▸ Exercise objective:
Could you reproduce the lines below from the one with "(358, 134) = (152, 126): orange" through the one with "(433, 332) = (263, 365): purple"? Keep both ends and add nothing.

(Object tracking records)
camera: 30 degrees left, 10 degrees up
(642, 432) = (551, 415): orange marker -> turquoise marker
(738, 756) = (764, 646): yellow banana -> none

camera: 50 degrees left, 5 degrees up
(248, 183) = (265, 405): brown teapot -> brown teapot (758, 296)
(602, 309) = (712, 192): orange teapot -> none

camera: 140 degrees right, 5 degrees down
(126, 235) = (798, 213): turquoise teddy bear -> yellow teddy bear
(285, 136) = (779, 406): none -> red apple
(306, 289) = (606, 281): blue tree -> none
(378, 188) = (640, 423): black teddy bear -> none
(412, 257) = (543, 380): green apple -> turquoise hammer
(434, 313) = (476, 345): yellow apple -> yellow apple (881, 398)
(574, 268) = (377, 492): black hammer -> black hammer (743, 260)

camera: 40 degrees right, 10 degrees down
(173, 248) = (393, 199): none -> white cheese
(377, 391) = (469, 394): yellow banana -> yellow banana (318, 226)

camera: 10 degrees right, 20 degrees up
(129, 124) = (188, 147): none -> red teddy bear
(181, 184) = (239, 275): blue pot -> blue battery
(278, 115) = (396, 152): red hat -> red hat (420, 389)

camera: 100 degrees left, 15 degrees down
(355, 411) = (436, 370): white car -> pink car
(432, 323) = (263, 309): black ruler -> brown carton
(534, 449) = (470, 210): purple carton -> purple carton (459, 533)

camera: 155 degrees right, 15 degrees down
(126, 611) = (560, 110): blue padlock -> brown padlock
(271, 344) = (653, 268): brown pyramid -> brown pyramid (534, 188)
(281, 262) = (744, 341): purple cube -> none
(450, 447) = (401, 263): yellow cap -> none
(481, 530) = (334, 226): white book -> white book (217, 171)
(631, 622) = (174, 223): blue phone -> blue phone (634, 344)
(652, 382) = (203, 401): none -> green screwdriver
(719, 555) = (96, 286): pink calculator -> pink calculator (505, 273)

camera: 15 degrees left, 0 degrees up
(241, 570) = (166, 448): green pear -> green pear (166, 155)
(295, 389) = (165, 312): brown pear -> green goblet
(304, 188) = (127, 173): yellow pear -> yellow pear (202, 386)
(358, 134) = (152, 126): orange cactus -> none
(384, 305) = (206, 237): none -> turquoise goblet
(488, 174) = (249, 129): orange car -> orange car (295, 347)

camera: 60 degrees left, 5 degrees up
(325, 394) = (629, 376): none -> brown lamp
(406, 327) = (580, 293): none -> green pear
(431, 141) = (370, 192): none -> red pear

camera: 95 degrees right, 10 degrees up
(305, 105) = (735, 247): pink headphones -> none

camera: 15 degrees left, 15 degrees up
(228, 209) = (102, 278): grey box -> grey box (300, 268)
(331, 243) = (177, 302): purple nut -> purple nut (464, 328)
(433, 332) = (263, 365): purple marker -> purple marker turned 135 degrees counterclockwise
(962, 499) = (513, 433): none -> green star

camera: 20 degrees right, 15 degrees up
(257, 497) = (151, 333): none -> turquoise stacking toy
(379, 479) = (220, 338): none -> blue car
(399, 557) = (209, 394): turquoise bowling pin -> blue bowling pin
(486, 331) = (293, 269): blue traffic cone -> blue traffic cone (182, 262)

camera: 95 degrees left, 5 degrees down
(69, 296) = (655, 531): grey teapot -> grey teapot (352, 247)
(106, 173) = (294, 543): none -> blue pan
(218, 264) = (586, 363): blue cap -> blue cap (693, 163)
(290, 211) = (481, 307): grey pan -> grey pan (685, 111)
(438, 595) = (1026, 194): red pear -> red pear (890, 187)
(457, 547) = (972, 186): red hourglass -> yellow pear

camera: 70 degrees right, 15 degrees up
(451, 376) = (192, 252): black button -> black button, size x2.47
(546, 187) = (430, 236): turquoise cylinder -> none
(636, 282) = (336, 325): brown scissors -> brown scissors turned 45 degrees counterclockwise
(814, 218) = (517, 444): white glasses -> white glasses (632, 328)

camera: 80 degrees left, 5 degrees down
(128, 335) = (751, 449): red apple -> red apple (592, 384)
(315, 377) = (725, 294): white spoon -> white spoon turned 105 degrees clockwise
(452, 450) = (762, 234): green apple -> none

▸ Exercise solution:
(358, 134) = (152, 126): orange cactus -> none
(384, 305) = (206, 237): none -> turquoise goblet
(488, 174) = (249, 129): orange car -> orange car (295, 347)

camera: 60 degrees left, 5 degrees up
(325, 394) = (629, 376): none -> brown lamp
(406, 327) = (580, 293): none -> green pear
(431, 141) = (370, 192): none -> red pear

camera: 95 degrees right, 10 degrees up
(305, 105) = (735, 247): pink headphones -> none

camera: 15 degrees left, 15 degrees up
(228, 209) = (102, 278): grey box -> grey box (300, 268)
(331, 243) = (177, 302): purple nut -> purple nut (464, 328)
(433, 332) = (263, 365): purple marker -> purple marker turned 135 degrees counterclockwise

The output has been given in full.